Content revision data
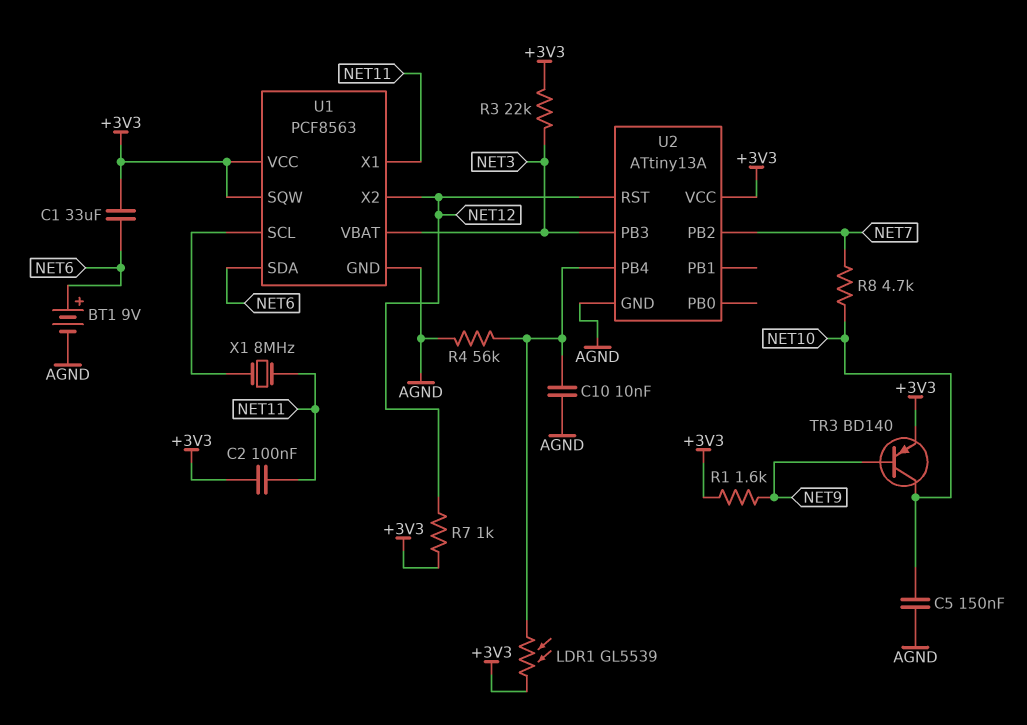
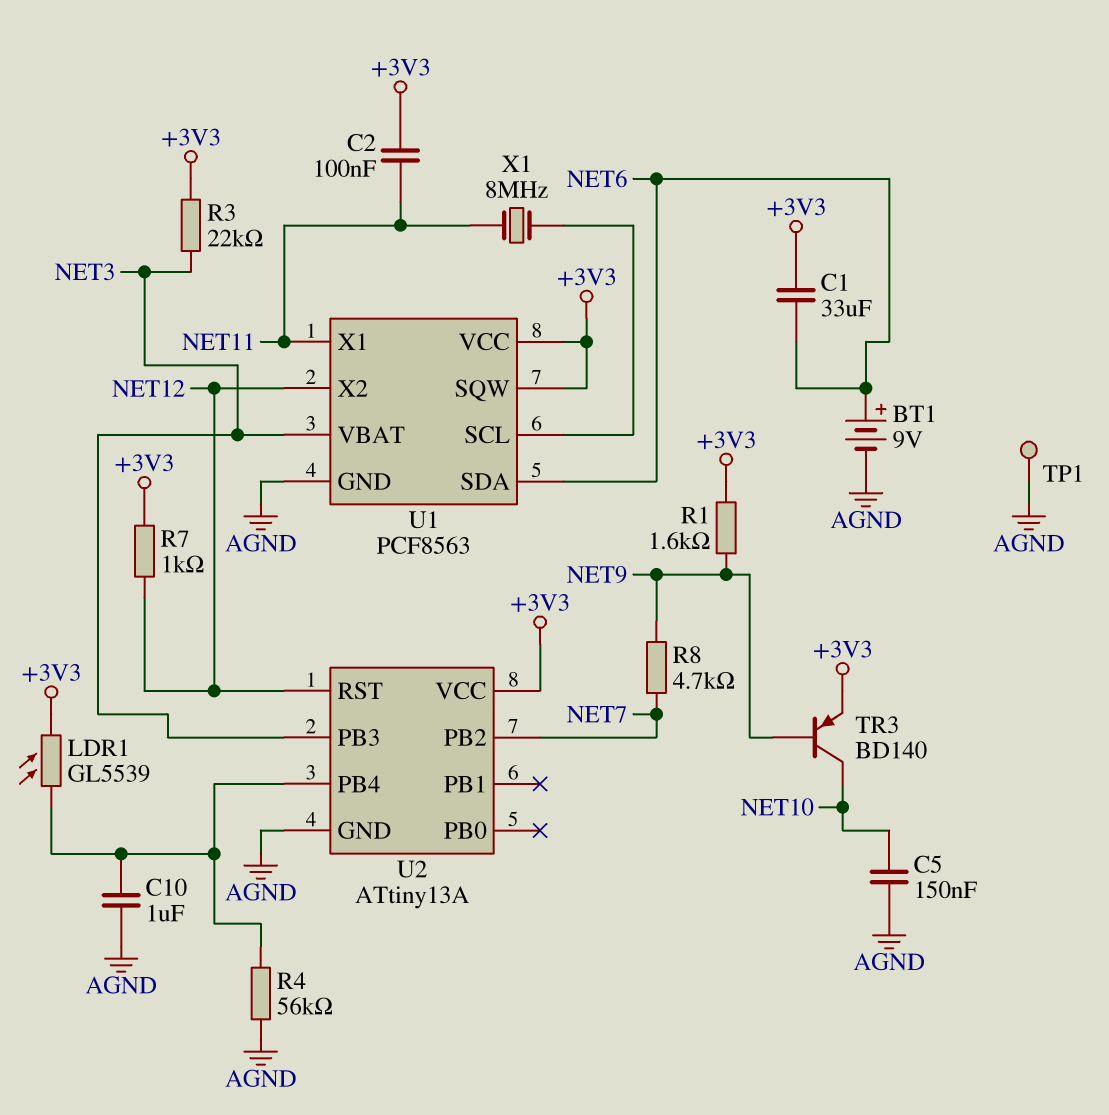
C10: 10nF (AGND, U2/PB4) -> 1uF (AGND, U2/PB4)
R8: 4.7k (NET7, NET10) -> 4.7k (NET7, NET9)
TP1: none -> test point (AGND)

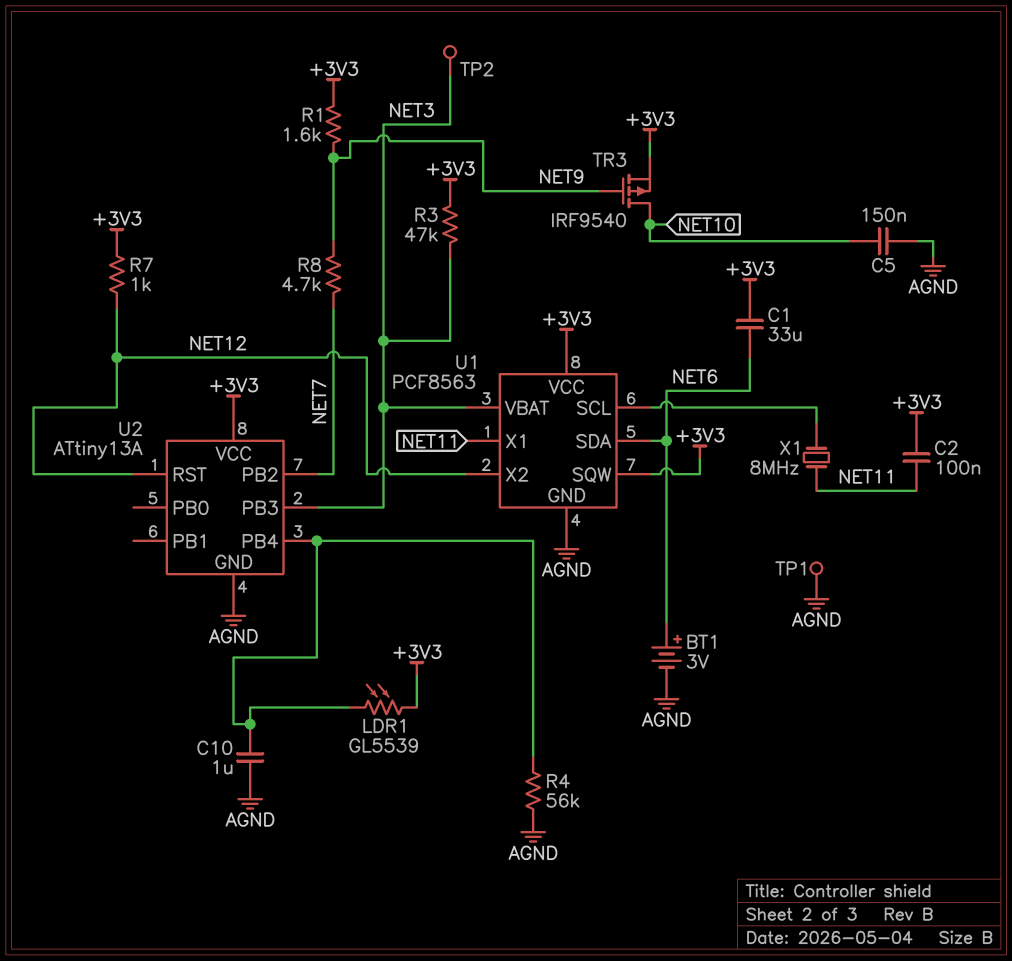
BT1: 9V (plus NET6, minus AGND) -> 3V (plus NET6, minus AGND)
R3: 22k (+3V3, NET3) -> 47k (+3V3, NET3)
TP2: none -> test point (NET3)
TR3: PNP BD140 (B NET9, C NET10, E +3V3) -> PMOS IRF9540 (G NET9, D NET10, S +3V3)

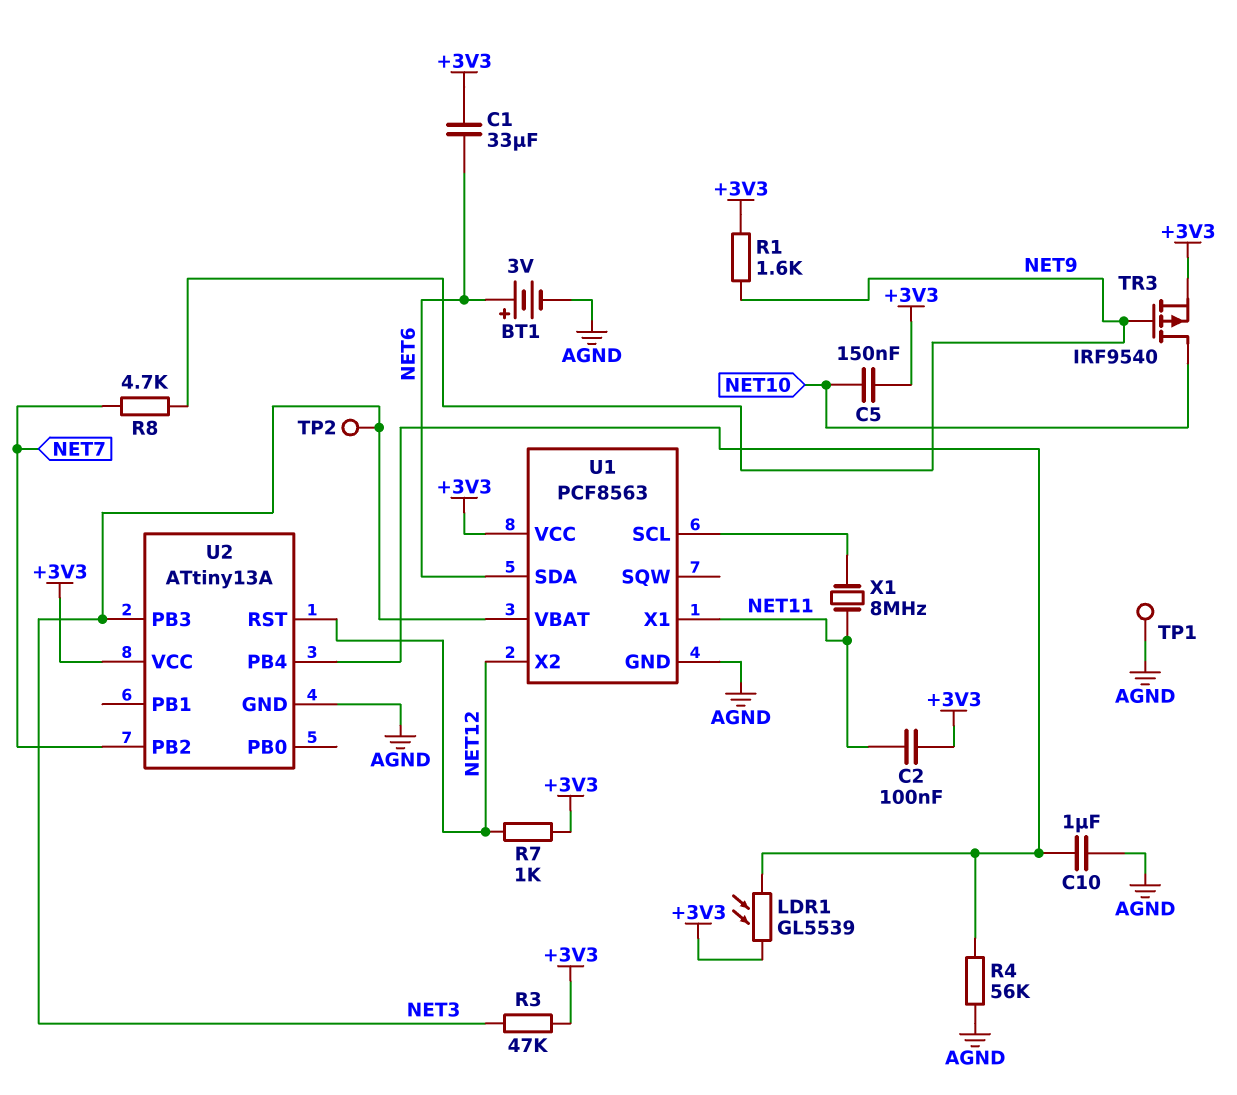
C5: 150nF (AGND, NET10) -> 150nF (+3V3, NET10)
U1 pin SQW: +3V3 -> none

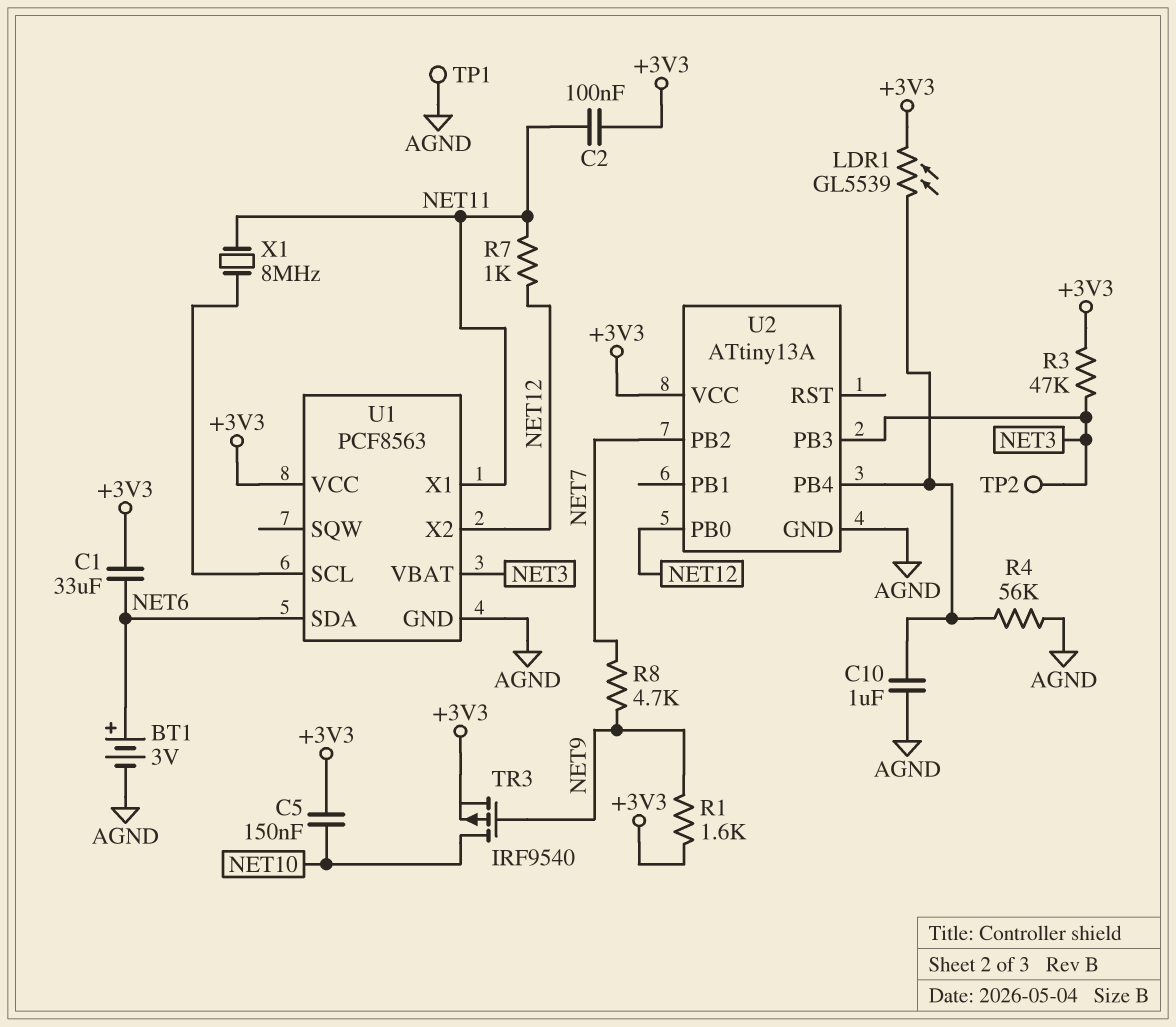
R7: 1k (+3V3, NET12) -> 1k (NET11, NET12)
U2 pin PB0: none -> NET12
U2 pin RST: NET12 -> none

EXERCISE INSTRUCTIONS: Copy every record above exactly, leaving out any pictures.

RESPONSE:
C10: 10nF (AGND, U2/PB4) -> 1uF (AGND, U2/PB4)
R8: 4.7k (NET7, NET10) -> 4.7k (NET7, NET9)
TP1: none -> test point (AGND)

BT1: 9V (plus NET6, minus AGND) -> 3V (plus NET6, minus AGND)
R3: 22k (+3V3, NET3) -> 47k (+3V3, NET3)
TP2: none -> test point (NET3)
TR3: PNP BD140 (B NET9, C NET10, E +3V3) -> PMOS IRF9540 (G NET9, D NET10, S +3V3)

C5: 150nF (AGND, NET10) -> 150nF (+3V3, NET10)
U1 pin SQW: +3V3 -> none

R7: 1k (+3V3, NET12) -> 1k (NET11, NET12)
U2 pin PB0: none -> NET12
U2 pin RST: NET12 -> none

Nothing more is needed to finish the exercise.